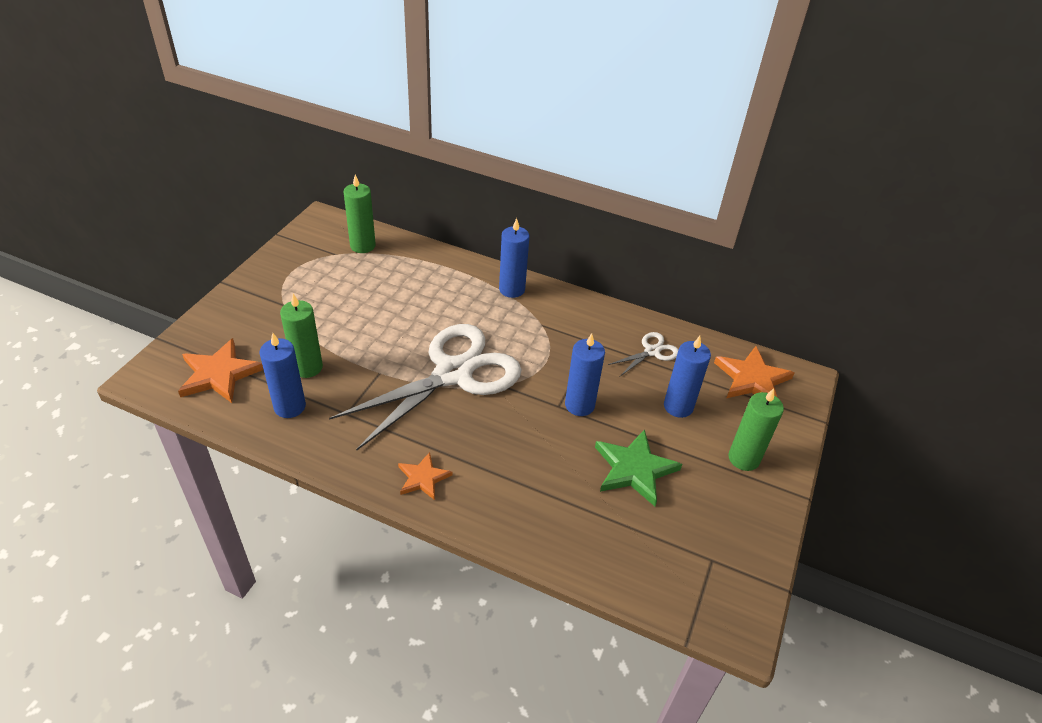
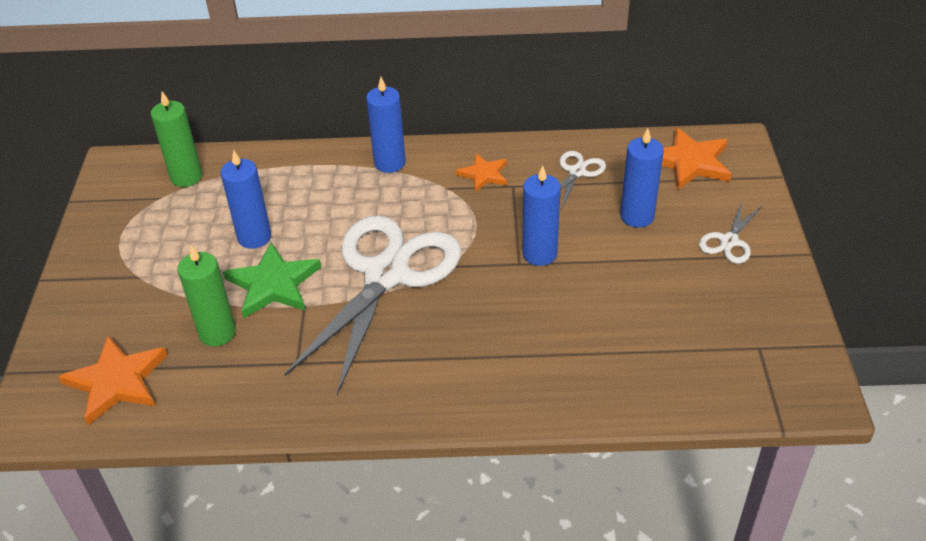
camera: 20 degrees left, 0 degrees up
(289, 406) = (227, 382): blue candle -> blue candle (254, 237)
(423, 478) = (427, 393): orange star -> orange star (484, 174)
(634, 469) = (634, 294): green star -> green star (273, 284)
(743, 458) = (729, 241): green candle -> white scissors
========================
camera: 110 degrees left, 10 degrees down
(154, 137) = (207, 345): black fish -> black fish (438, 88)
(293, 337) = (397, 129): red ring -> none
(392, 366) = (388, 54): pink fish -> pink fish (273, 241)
========================
◆ Activity: Across the whole listing above, tally each line where the string "fish" occurs, and give the number and nothing more.

◆ Exercise output: 2